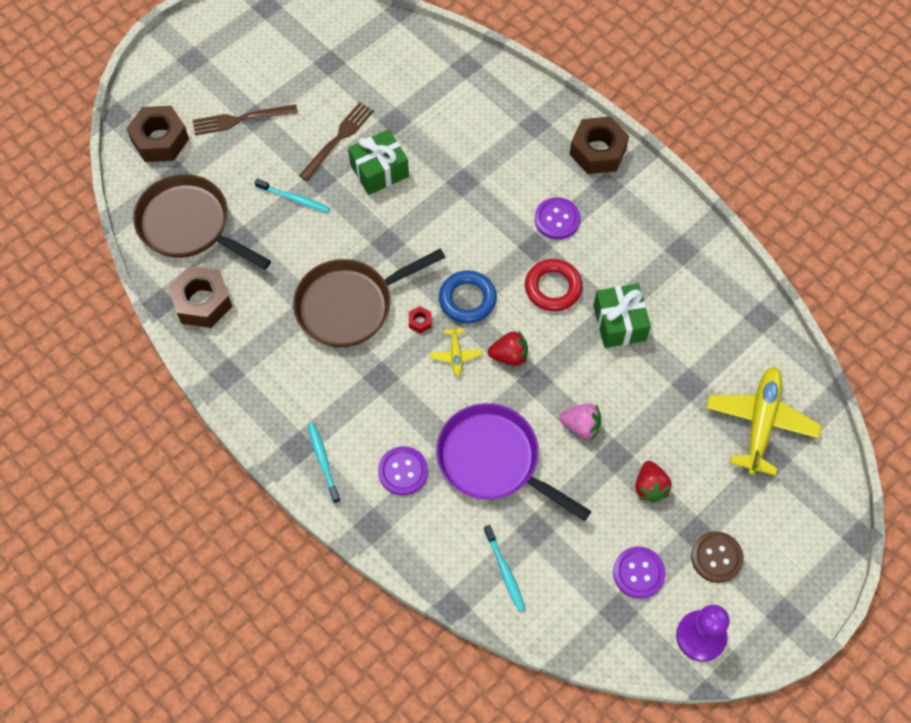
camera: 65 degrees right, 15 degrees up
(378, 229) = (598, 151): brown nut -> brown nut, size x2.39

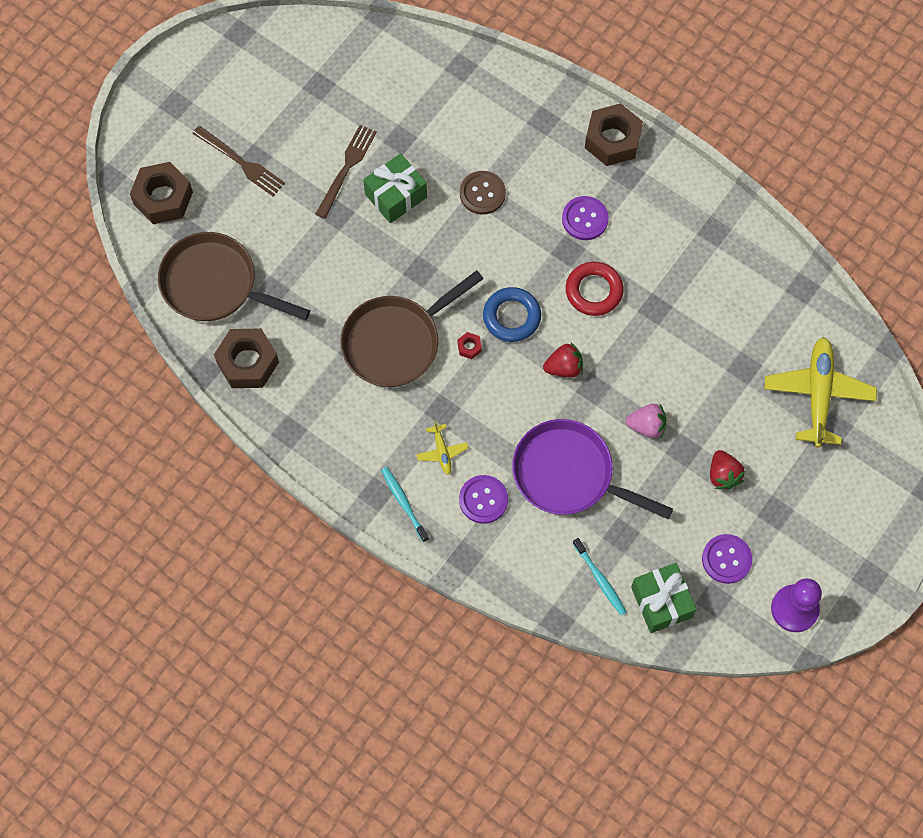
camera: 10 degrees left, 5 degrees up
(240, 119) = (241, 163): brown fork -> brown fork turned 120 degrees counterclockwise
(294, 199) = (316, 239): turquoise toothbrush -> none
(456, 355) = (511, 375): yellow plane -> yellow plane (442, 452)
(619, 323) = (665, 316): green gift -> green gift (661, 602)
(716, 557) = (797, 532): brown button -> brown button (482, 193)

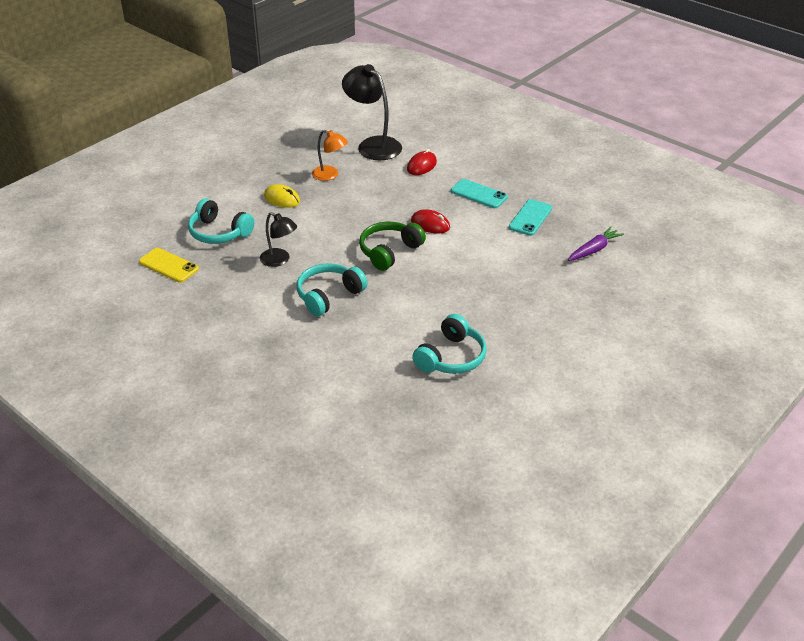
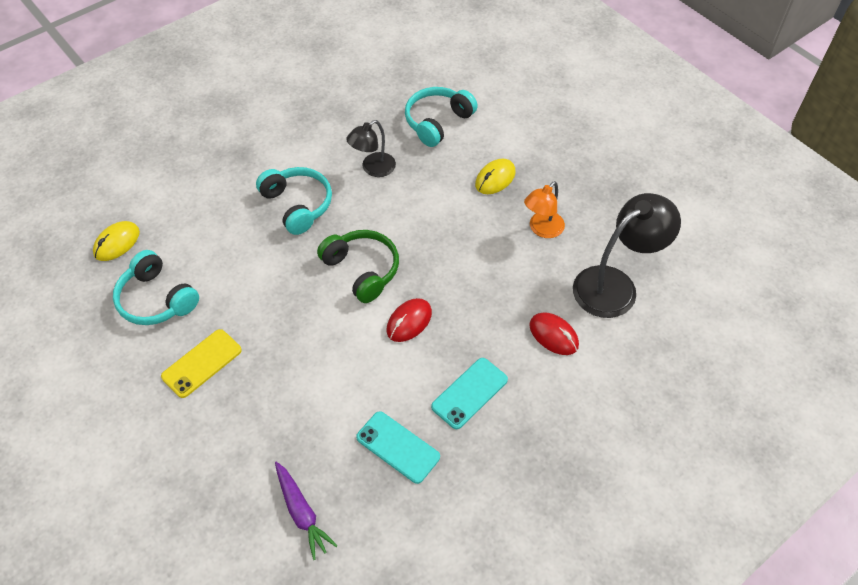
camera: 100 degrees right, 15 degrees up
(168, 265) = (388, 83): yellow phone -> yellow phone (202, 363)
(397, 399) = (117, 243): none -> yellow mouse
══════════
▶ Exercise objective: Please show the lines of the material that contain the string "camera".

▶ Finished exercise:
camera: 65 degrees right, 15 degrees up
camera: 10 degrees left, 5 degrees up
camera: 100 degrees right, 15 degrees up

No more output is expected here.